- _EXERCISE DETAILS_: Omit the pictures, but give back every entry below exactly as written.

=== RECORDS TO PROCESS ===

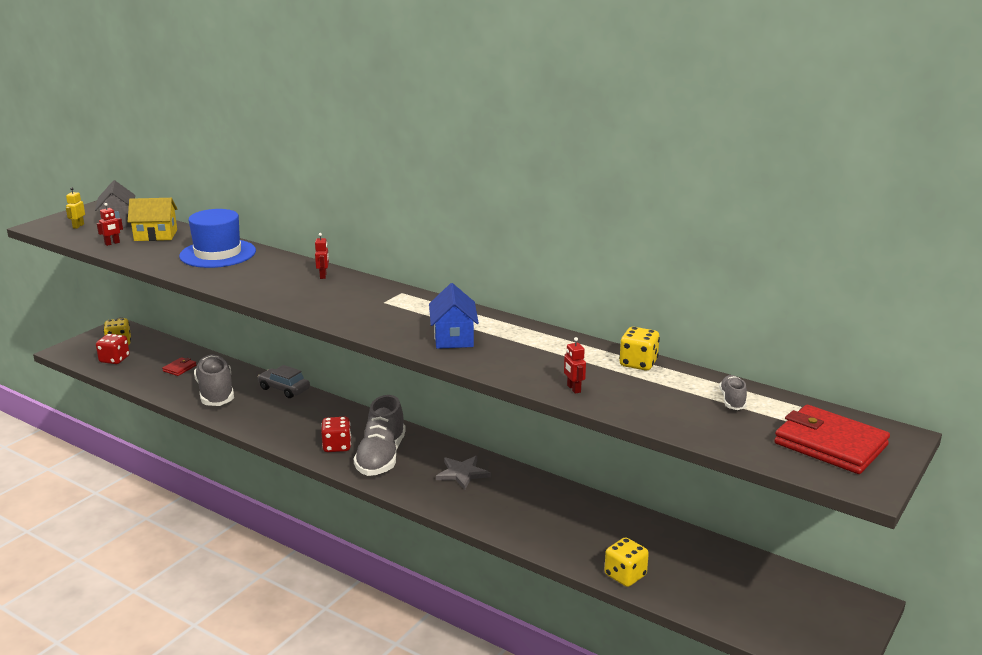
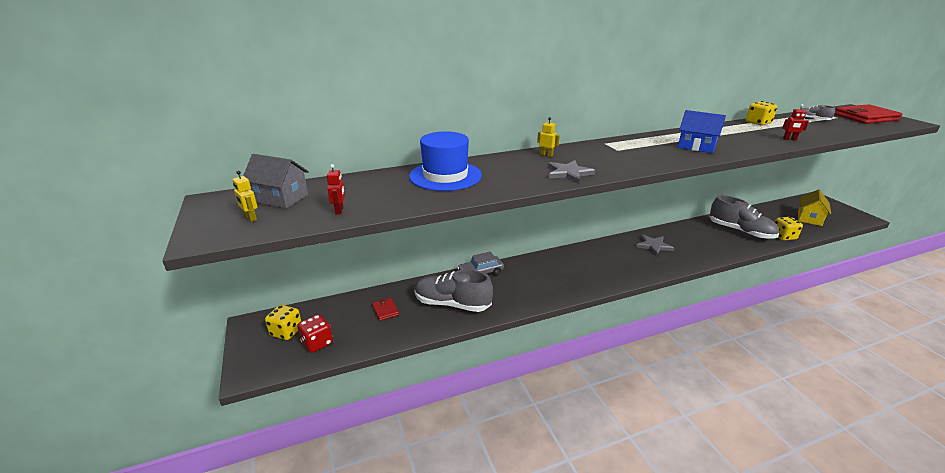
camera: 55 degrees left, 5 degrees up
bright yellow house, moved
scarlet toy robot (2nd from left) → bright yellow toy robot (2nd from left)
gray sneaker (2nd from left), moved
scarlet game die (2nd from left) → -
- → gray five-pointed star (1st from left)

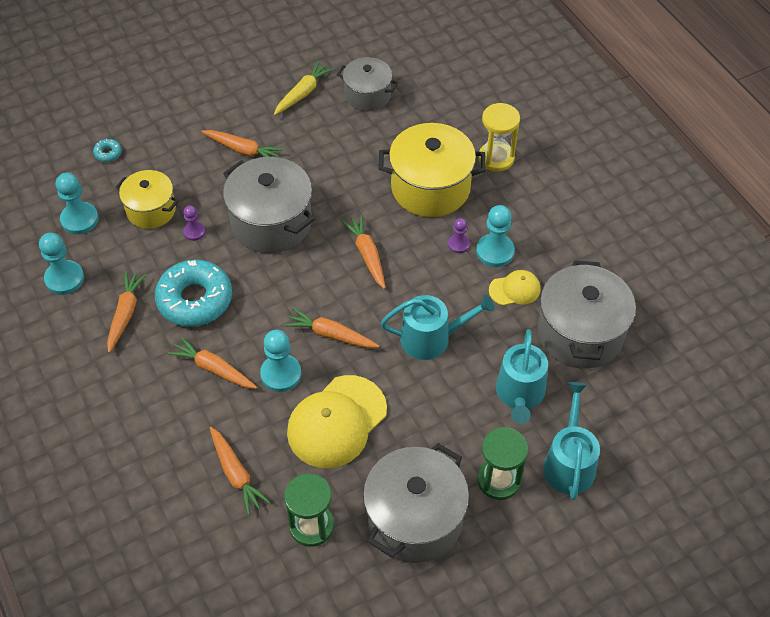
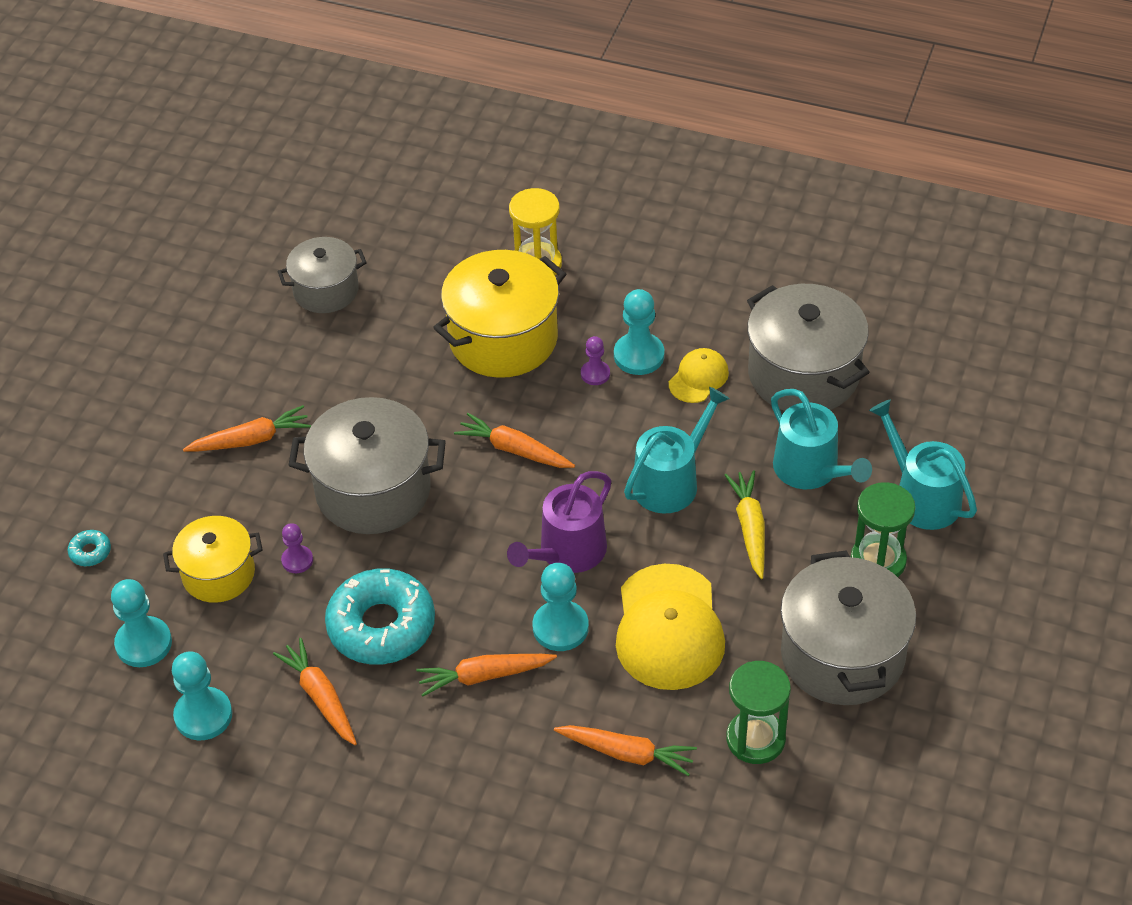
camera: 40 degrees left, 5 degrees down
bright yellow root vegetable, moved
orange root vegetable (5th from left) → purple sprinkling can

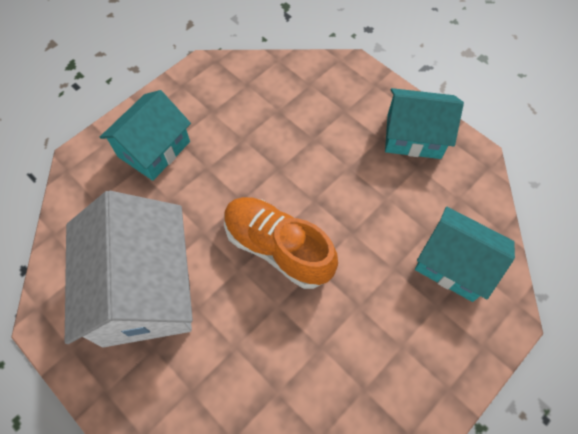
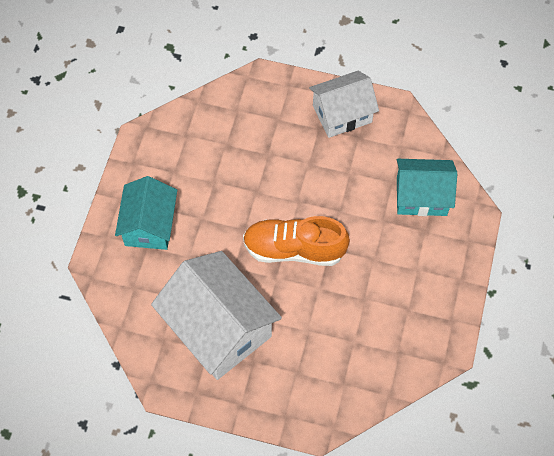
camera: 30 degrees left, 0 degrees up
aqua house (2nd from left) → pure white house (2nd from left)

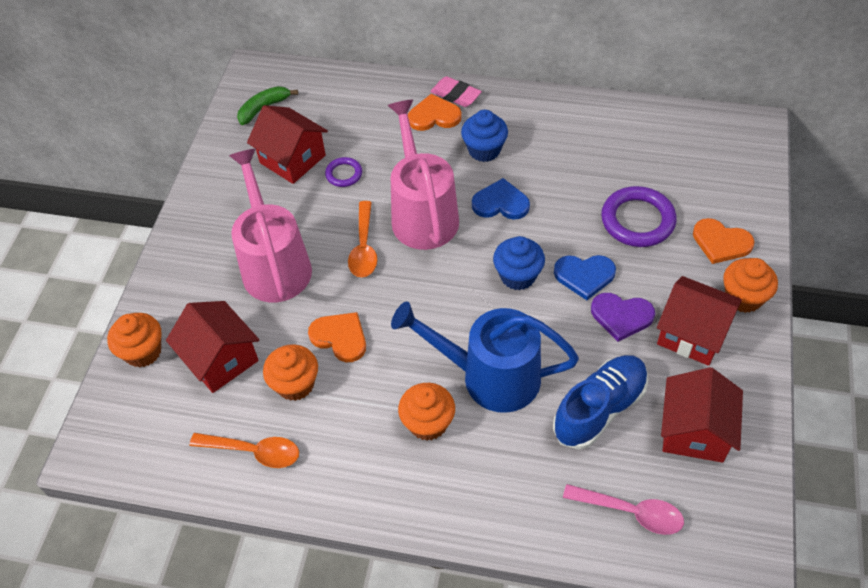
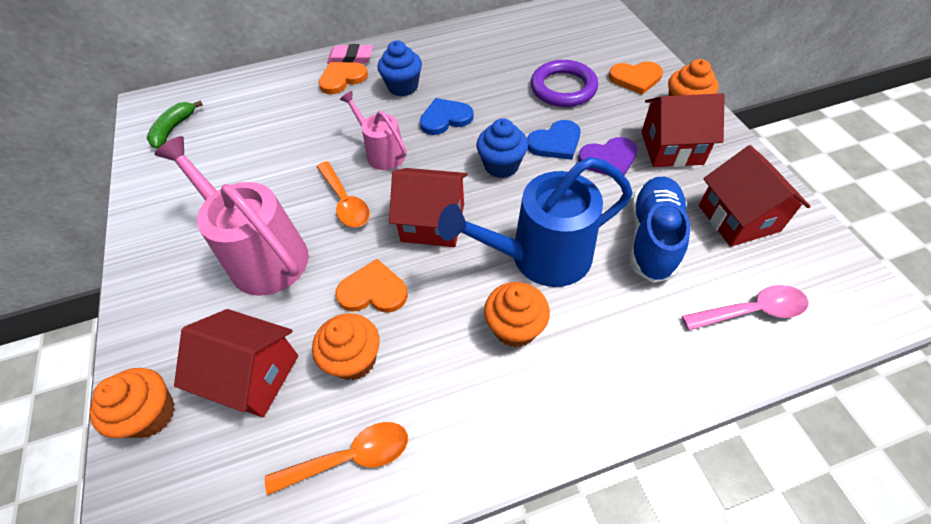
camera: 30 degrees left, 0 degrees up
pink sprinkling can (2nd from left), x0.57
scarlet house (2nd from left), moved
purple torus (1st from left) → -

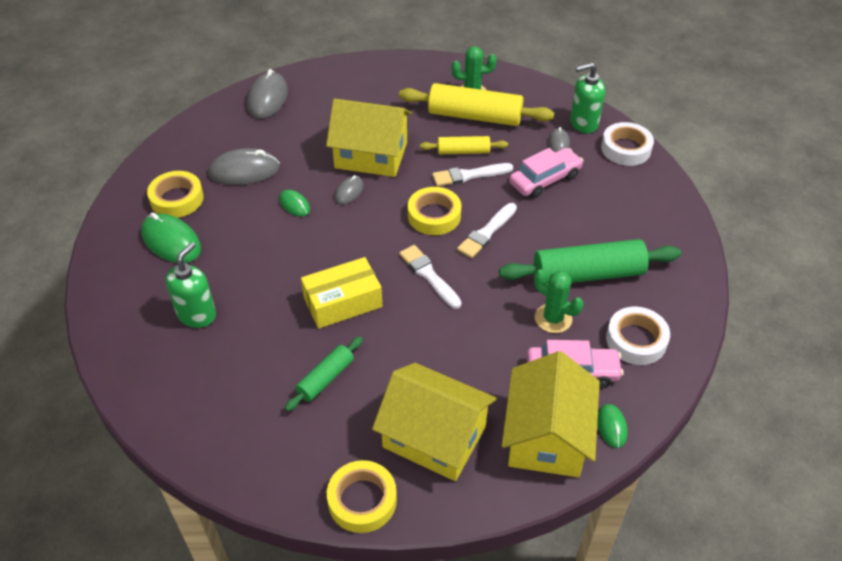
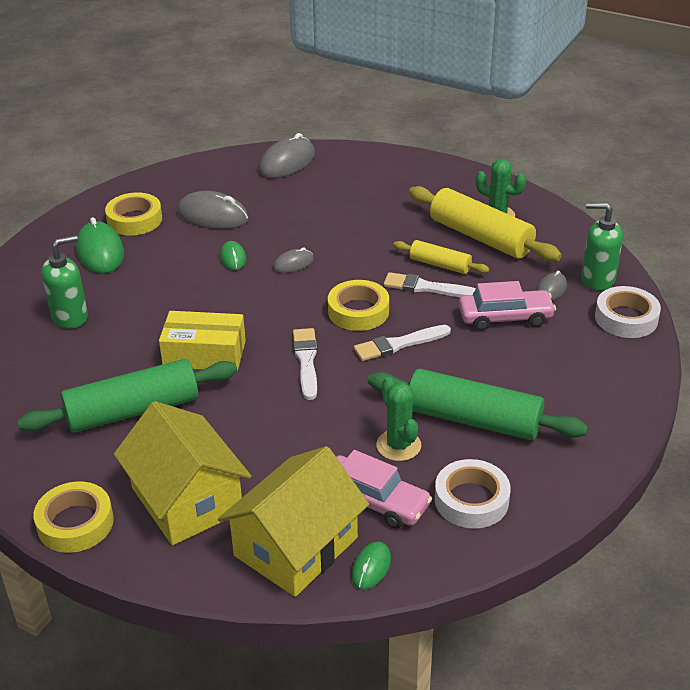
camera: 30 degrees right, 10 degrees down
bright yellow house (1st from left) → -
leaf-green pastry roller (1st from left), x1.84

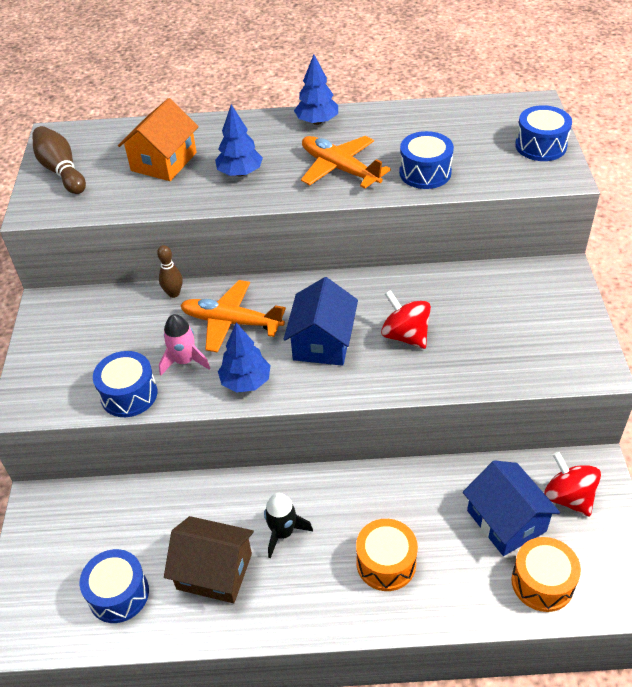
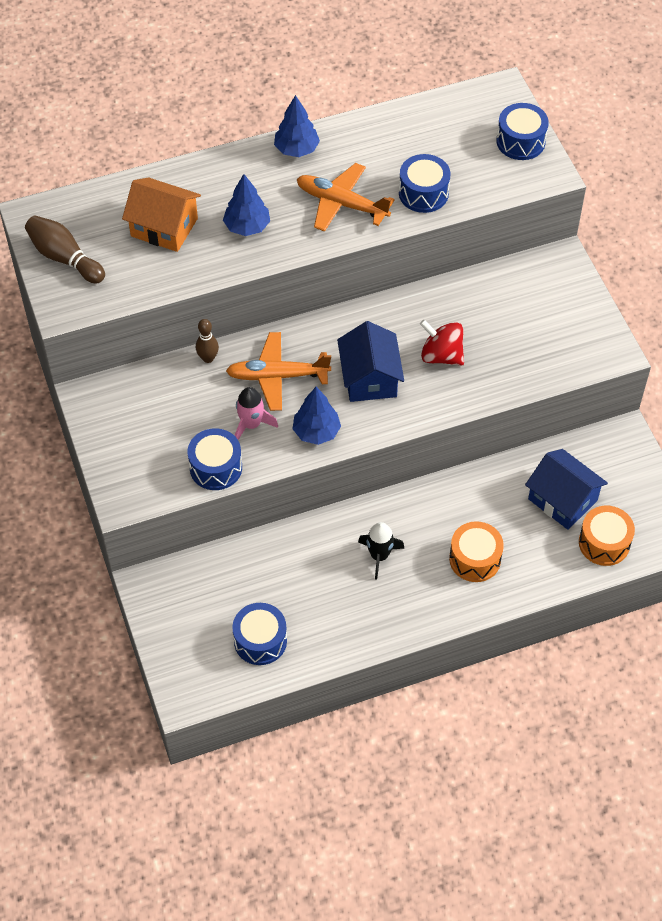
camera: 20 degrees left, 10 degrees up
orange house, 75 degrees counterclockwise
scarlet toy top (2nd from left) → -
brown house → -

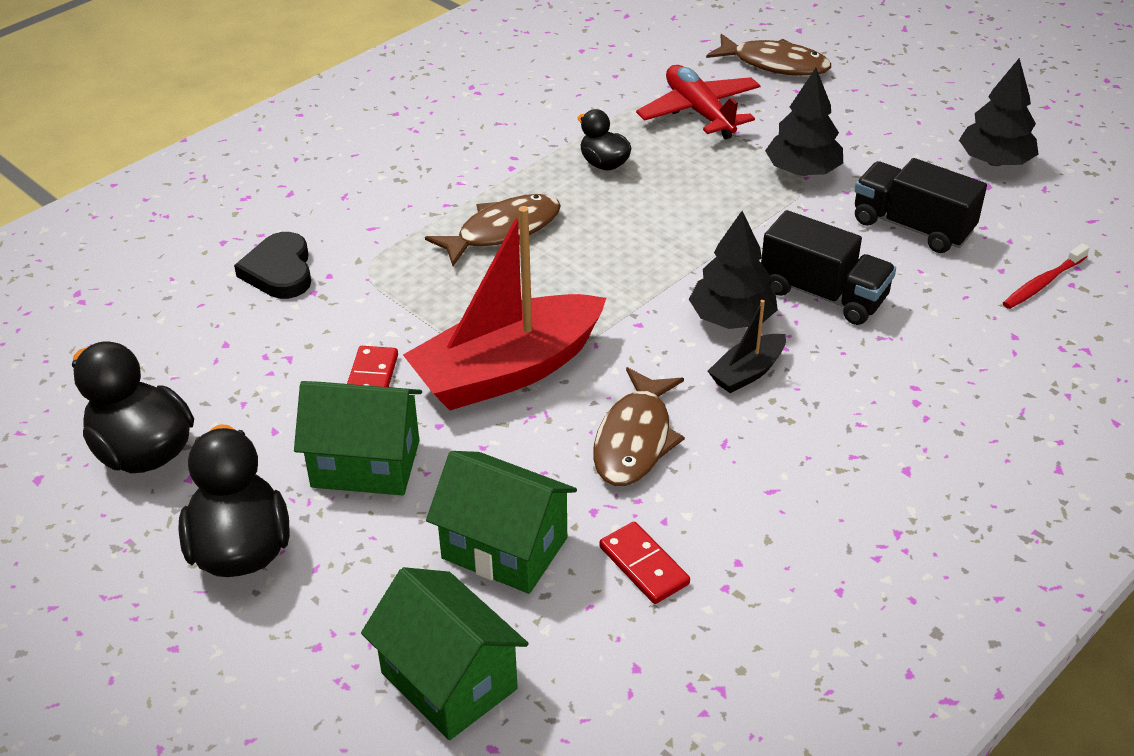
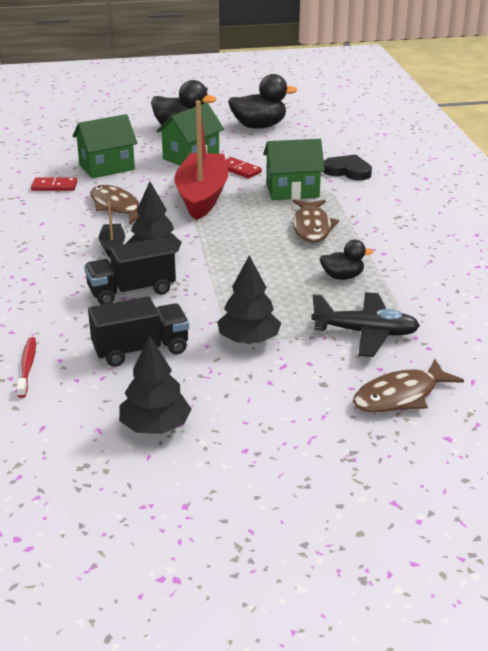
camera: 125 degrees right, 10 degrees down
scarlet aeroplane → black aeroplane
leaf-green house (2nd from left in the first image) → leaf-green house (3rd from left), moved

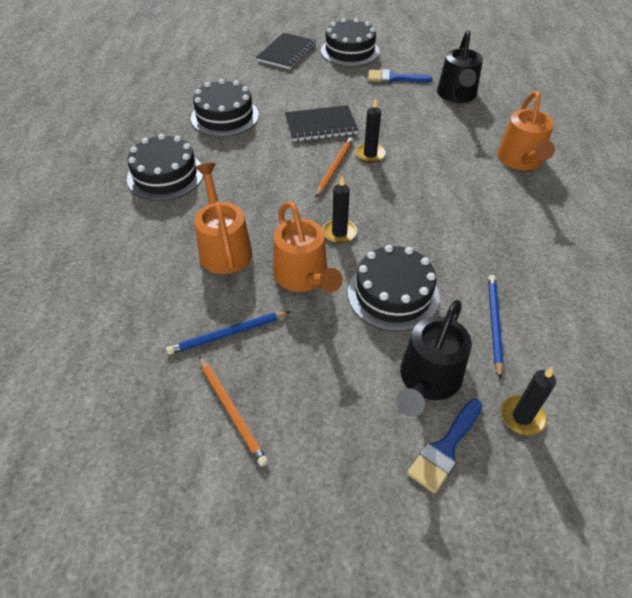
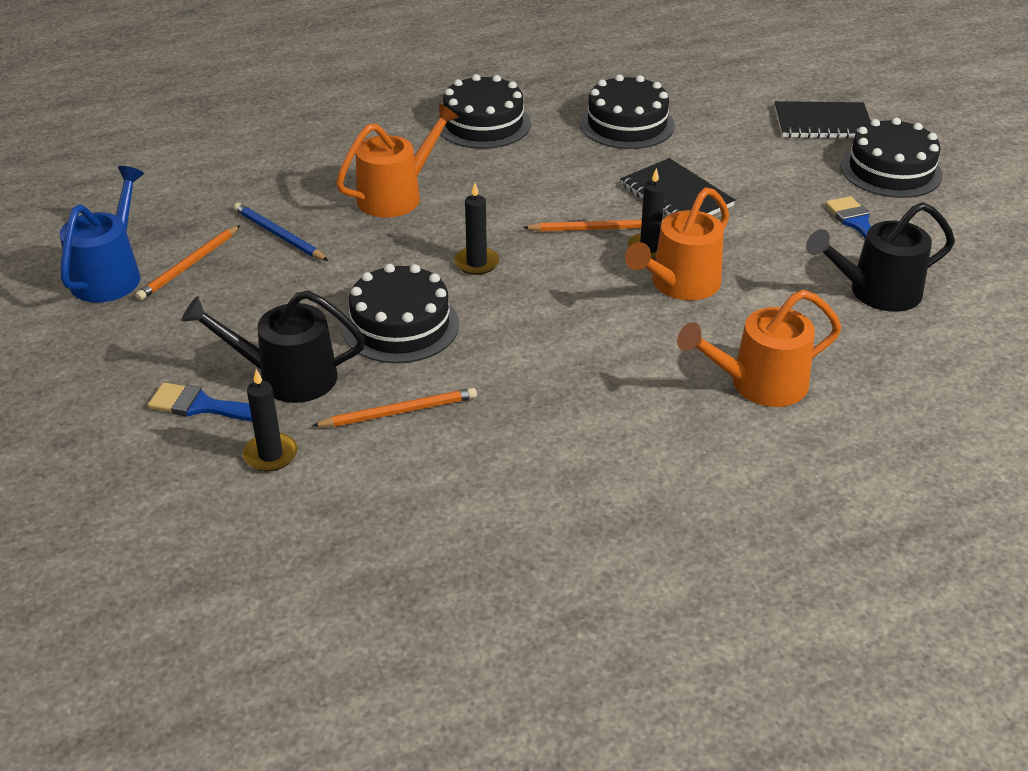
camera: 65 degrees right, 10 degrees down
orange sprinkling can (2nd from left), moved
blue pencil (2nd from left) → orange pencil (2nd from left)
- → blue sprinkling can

===

- _EXERCISE SOLUTION_:
camera: 55 degrees left, 5 degrees up
bright yellow house, moved
scarlet toy robot (2nd from left) → bright yellow toy robot (2nd from left)
gray sneaker (2nd from left), moved
scarlet game die (2nd from left) → -
- → gray five-pointed star (1st from left)

camera: 40 degrees left, 5 degrees down
bright yellow root vegetable, moved
orange root vegetable (5th from left) → purple sprinkling can

camera: 30 degrees left, 0 degrees up
aqua house (2nd from left) → pure white house (2nd from left)

camera: 30 degrees left, 0 degrees up
pink sprinkling can (2nd from left), x0.57
scarlet house (2nd from left), moved
purple torus (1st from left) → -

camera: 30 degrees right, 10 degrees down
bright yellow house (1st from left) → -
leaf-green pastry roller (1st from left), x1.84

camera: 20 degrees left, 10 degrees up
orange house, 75 degrees counterclockwise
scarlet toy top (2nd from left) → -
brown house → -

camera: 125 degrees right, 10 degrees down
scarlet aeroplane → black aeroplane
leaf-green house (2nd from left in the first image) → leaf-green house (3rd from left), moved

camera: 65 degrees right, 10 degrees down
orange sprinkling can (2nd from left), moved
blue pencil (2nd from left) → orange pencil (2nd from left)
- → blue sprinkling can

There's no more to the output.